***** Provided information *****

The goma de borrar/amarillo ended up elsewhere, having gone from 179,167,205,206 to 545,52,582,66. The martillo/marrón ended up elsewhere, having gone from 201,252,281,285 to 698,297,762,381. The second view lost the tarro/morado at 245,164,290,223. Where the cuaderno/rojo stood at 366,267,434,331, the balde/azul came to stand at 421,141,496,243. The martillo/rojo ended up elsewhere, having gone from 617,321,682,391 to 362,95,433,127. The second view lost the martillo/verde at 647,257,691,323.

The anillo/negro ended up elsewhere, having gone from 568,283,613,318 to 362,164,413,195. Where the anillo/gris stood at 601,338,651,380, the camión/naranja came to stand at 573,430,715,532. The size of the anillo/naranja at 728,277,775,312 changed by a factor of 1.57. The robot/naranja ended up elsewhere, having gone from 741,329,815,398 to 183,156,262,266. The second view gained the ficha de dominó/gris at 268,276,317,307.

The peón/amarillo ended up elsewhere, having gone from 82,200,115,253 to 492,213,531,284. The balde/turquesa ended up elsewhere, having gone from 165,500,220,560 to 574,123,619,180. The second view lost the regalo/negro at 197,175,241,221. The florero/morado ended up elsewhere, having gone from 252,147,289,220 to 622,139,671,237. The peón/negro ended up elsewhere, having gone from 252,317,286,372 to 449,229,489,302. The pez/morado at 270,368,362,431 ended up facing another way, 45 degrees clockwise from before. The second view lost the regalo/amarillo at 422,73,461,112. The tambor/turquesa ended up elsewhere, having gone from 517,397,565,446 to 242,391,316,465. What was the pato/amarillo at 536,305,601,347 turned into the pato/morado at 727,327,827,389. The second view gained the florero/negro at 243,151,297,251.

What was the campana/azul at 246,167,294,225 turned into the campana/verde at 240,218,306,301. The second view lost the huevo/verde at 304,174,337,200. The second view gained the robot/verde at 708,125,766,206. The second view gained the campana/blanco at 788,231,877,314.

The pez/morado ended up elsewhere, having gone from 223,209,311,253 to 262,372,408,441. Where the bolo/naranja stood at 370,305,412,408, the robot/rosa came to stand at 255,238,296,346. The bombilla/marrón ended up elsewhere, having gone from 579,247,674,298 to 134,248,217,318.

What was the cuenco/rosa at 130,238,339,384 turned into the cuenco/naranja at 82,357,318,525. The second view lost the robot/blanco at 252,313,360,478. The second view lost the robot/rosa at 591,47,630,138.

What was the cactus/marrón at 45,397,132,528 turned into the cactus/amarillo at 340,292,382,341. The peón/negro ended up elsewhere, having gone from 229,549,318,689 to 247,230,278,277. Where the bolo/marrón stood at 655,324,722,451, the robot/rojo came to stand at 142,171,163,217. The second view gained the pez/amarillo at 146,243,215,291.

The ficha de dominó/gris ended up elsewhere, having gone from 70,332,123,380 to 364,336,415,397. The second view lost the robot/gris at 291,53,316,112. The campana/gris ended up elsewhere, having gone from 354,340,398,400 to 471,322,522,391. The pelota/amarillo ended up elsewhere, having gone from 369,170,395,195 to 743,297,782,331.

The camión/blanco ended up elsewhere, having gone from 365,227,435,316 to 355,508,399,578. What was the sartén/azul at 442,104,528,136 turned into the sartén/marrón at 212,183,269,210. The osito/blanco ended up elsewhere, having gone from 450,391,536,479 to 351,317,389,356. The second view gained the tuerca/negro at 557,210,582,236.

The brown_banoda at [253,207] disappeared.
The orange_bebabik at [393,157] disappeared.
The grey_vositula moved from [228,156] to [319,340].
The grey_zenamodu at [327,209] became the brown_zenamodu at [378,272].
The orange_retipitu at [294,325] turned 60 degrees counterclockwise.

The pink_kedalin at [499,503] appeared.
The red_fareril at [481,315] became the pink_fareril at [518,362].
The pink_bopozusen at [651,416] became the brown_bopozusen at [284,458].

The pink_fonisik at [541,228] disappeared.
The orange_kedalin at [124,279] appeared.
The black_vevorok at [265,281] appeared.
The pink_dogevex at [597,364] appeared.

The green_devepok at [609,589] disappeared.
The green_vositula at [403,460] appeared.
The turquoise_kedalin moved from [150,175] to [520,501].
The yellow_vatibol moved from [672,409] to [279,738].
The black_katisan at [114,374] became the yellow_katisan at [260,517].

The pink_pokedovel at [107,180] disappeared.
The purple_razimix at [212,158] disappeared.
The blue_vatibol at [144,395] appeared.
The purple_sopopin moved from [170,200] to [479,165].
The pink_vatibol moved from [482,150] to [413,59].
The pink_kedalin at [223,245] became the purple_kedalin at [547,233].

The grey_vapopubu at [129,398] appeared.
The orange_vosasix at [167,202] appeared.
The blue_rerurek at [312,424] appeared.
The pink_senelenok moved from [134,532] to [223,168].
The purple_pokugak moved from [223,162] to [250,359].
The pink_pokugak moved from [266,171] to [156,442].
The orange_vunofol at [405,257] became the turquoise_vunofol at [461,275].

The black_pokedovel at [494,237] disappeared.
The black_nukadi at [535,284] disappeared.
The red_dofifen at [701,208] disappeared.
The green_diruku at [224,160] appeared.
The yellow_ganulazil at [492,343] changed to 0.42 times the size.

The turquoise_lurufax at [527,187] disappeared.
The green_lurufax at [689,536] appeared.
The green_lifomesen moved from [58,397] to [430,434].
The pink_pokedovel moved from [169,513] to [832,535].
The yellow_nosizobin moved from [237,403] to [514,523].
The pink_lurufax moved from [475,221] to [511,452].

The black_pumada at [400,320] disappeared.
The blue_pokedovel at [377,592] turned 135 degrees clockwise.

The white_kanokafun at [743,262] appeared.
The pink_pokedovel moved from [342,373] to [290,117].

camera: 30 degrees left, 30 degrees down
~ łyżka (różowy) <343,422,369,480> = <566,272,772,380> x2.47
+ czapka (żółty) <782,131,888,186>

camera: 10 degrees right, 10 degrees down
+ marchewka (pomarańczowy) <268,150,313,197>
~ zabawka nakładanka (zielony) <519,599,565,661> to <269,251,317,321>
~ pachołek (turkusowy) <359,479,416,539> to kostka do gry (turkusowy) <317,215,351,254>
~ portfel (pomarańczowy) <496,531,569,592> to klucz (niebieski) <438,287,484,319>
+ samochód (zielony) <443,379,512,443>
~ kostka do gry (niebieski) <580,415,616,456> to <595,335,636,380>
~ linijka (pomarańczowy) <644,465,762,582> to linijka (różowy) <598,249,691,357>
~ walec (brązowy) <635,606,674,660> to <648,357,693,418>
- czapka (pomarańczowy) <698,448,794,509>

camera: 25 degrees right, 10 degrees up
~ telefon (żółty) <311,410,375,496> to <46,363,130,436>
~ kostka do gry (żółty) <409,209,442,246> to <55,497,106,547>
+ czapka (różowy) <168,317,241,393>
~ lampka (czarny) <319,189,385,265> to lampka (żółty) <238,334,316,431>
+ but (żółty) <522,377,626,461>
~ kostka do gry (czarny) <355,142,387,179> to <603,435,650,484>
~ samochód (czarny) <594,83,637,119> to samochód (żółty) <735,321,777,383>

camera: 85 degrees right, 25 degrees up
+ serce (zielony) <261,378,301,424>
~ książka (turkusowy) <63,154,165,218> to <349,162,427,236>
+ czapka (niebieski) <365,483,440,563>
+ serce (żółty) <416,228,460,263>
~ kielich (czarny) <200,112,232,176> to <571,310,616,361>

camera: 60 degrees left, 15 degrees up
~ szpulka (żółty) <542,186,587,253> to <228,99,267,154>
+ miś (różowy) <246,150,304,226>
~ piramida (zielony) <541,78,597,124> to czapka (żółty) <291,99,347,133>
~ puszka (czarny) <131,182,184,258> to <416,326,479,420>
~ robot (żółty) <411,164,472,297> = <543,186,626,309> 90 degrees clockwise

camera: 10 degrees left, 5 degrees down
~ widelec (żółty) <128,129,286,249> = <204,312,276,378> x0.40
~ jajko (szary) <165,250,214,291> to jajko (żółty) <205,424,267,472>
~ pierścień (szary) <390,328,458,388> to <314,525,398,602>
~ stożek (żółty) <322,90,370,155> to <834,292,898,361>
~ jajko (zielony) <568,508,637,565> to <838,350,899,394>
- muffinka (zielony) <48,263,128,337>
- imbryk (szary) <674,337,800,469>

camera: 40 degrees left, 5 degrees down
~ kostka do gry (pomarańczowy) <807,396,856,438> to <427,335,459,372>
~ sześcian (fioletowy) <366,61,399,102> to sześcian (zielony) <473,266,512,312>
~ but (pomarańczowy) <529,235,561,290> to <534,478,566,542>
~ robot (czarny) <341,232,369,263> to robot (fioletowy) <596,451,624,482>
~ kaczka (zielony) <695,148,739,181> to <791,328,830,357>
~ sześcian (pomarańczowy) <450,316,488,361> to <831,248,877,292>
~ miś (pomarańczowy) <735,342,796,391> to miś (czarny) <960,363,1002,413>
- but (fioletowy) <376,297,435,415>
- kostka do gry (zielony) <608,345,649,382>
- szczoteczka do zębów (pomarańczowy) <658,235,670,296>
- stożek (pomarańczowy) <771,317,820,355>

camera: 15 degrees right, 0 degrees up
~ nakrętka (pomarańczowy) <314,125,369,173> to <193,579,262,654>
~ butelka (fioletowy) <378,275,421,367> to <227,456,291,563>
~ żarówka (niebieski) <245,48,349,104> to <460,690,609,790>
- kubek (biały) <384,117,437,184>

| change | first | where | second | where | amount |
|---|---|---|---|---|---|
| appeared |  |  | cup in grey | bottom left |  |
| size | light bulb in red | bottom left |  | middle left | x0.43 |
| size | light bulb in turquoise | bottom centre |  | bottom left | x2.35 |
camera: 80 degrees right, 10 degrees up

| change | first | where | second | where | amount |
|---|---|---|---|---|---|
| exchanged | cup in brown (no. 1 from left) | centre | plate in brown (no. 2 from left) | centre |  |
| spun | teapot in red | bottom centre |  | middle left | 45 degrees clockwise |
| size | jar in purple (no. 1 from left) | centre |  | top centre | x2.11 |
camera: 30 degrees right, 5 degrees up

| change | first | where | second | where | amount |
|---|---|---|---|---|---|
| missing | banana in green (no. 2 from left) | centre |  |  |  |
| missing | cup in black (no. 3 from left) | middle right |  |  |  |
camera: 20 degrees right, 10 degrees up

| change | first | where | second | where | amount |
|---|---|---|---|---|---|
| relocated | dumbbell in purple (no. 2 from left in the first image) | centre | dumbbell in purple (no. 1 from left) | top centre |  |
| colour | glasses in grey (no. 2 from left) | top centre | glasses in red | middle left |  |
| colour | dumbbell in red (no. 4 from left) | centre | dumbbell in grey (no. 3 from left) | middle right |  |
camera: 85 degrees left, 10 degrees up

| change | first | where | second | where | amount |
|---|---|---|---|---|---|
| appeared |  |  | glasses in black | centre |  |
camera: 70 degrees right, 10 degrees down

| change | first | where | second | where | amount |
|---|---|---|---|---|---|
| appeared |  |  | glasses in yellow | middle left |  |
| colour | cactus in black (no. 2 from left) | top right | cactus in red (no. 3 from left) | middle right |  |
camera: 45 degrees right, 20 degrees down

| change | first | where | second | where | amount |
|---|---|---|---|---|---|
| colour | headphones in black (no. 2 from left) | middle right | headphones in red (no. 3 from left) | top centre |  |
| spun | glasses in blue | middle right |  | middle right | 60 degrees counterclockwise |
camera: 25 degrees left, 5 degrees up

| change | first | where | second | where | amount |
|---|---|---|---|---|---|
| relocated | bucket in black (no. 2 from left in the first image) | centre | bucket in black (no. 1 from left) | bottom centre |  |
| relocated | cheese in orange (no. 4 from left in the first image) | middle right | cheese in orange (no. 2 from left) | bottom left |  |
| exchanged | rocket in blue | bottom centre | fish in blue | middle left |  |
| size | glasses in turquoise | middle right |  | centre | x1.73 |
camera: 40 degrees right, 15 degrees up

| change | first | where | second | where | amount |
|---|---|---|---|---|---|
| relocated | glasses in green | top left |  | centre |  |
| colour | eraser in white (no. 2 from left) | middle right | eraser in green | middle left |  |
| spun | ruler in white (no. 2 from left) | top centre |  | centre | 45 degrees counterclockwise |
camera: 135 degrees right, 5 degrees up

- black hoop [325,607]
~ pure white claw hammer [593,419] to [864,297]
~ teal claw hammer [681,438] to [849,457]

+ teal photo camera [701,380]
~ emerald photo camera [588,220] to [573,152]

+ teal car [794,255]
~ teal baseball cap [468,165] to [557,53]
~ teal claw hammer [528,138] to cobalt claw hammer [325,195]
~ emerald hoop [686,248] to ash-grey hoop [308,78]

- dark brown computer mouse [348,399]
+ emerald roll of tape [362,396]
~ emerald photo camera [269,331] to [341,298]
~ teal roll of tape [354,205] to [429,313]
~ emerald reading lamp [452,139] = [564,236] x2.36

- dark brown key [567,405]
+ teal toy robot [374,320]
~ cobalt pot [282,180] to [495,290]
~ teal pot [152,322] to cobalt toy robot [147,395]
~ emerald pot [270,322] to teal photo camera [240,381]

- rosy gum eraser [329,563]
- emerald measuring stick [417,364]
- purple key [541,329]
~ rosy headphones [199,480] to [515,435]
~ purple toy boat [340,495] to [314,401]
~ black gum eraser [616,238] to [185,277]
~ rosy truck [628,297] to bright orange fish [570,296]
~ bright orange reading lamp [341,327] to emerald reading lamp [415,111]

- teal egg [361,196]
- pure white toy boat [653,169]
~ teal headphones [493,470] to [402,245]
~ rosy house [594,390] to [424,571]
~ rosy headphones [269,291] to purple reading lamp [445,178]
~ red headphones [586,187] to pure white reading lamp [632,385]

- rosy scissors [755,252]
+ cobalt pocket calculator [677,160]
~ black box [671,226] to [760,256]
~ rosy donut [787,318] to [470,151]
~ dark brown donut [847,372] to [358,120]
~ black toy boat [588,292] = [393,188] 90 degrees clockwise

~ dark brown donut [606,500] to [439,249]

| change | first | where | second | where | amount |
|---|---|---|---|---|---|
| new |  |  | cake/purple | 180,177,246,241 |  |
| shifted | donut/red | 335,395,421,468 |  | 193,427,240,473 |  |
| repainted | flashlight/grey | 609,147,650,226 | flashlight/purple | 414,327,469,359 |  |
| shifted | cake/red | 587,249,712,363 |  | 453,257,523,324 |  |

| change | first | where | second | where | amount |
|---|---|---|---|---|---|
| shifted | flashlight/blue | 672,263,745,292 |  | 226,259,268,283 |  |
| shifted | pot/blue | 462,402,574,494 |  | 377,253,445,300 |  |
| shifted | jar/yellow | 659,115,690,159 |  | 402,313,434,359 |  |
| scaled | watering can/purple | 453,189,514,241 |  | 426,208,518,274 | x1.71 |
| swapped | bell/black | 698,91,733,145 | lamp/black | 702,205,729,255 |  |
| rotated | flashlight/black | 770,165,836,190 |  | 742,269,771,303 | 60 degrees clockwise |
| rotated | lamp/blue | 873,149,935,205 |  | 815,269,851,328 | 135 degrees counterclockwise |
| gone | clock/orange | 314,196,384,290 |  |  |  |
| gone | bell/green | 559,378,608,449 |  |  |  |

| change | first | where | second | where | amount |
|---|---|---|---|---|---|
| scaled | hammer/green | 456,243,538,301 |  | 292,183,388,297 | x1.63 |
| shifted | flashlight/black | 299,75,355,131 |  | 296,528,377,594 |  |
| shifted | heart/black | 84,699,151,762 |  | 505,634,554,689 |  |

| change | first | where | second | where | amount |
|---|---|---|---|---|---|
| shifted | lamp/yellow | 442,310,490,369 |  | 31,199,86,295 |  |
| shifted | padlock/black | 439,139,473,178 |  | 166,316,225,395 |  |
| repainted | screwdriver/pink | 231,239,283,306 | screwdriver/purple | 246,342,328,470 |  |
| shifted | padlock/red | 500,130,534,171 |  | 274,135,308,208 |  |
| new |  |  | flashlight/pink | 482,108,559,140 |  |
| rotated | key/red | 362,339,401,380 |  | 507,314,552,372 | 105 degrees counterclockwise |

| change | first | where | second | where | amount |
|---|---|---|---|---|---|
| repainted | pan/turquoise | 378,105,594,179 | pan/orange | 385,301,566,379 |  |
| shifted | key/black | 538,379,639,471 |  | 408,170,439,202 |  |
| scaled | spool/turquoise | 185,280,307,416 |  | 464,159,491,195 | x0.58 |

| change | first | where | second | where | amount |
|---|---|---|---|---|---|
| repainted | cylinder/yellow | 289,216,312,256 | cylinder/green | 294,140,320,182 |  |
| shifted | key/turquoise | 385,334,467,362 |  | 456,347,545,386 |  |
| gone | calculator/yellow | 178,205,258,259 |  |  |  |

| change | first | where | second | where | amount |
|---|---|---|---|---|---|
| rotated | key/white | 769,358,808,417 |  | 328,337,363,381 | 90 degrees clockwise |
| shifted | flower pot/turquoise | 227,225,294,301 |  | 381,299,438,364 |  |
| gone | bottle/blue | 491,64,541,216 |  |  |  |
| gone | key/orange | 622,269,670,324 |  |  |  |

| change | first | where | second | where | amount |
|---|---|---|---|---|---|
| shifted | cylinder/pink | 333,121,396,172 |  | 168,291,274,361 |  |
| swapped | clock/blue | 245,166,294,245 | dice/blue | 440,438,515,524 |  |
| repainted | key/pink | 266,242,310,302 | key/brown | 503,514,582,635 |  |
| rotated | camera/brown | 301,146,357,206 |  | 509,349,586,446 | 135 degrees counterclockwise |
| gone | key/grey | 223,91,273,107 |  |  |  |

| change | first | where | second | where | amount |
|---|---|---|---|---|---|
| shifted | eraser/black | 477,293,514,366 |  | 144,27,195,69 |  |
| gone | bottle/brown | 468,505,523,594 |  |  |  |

*****

Goal of the exercise -
Could you repeat exactly the lines above from the line with "- black hoop [325,607]" up to and including the line with "[593,419] to [864,297]", and only those?

Response below -
- black hoop [325,607]
~ pure white claw hammer [593,419] to [864,297]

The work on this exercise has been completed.